■ Exercise ■
Where does the word "round" appear in the entries below? Copy each line that holds it.

■ Supplied data ■
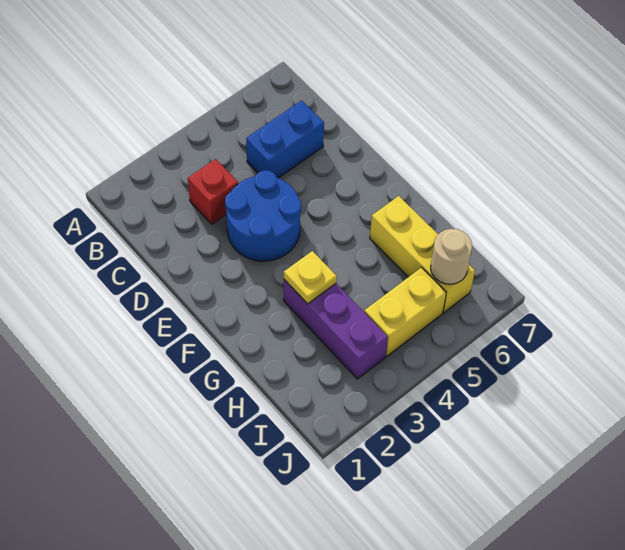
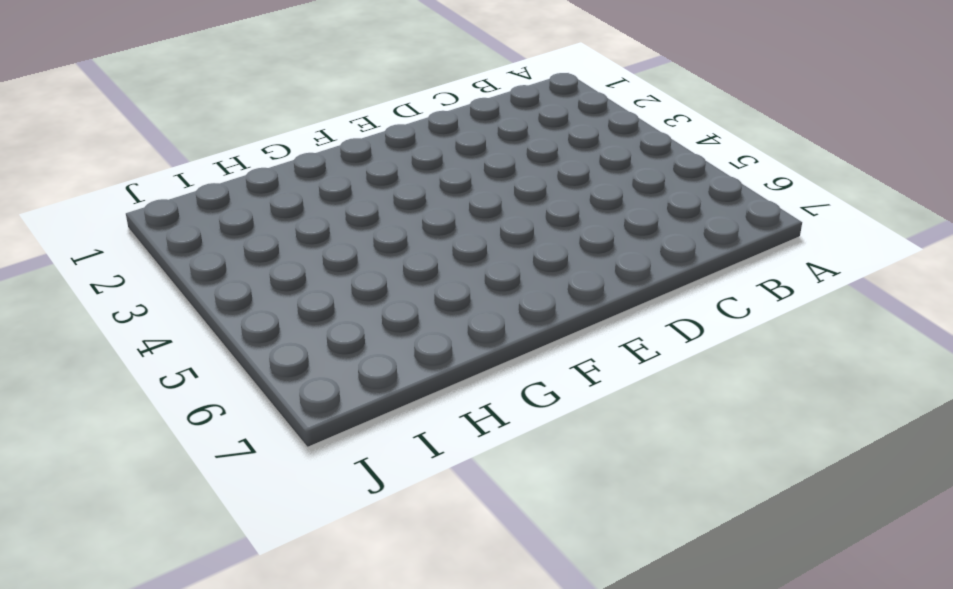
none -> red brick C3 level 1
none -> blue brick C5:C6 level 1

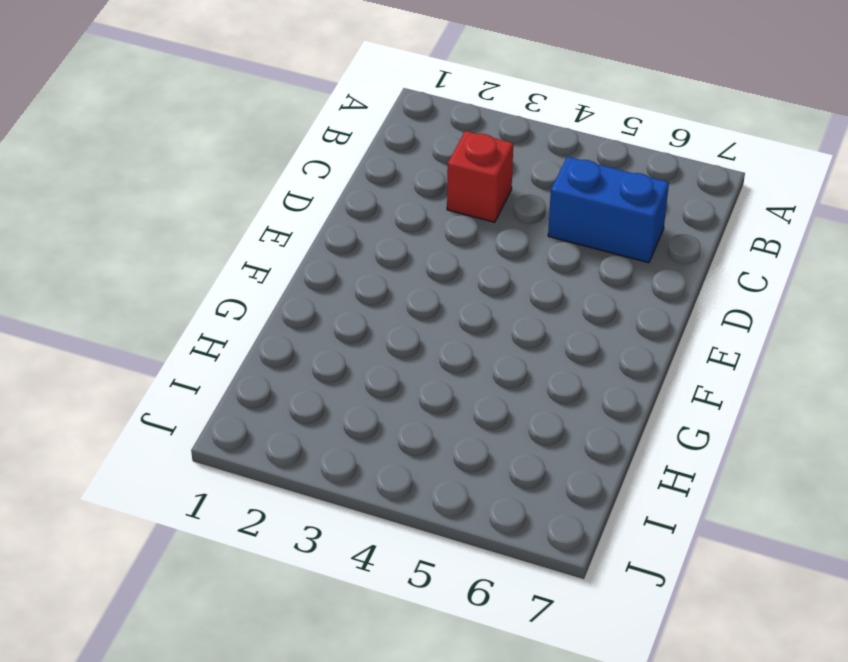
none -> blue round brick D3:E4 level 1
none -> purple brick G3:I3 level 1

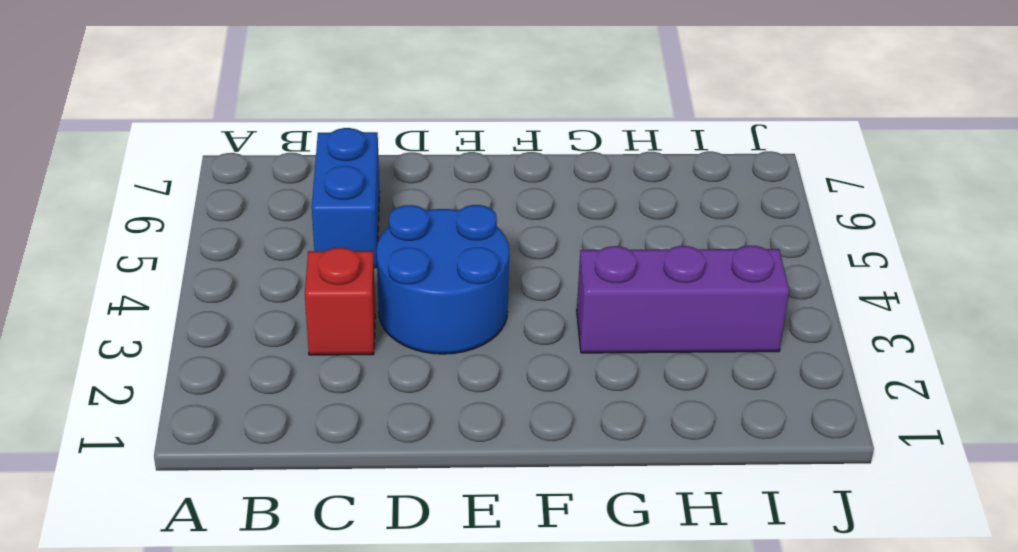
none -> yellow brick G6:I6 level 1
none -> yellow brick I4:I5 level 1

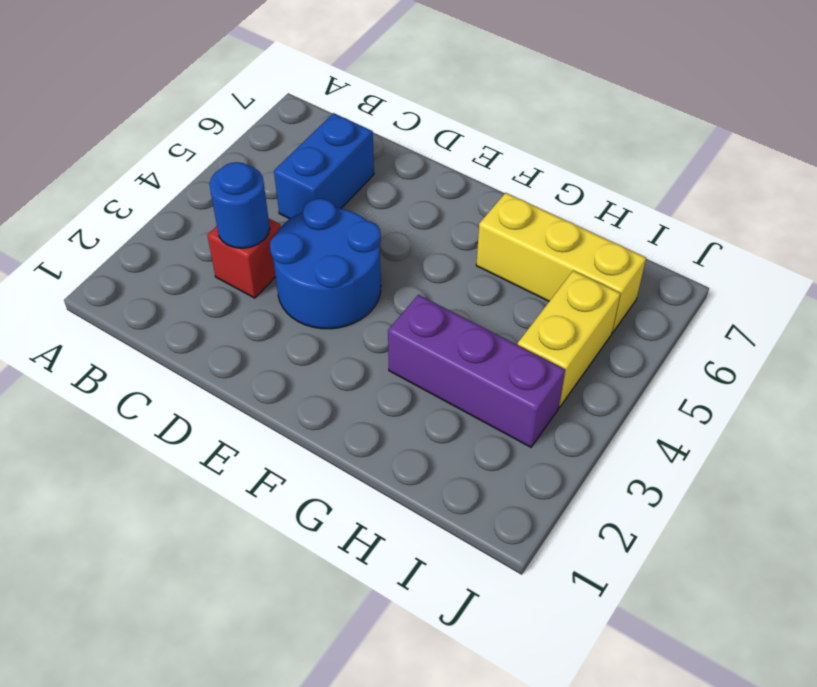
blue round brick C3 level 2 -> none
none -> yellow plate G3 level 2
none -> tan round brick I6 level 2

■ Output for this exercise ■
none -> blue round brick D3:E4 level 1
blue round brick C3 level 2 -> none
none -> tan round brick I6 level 2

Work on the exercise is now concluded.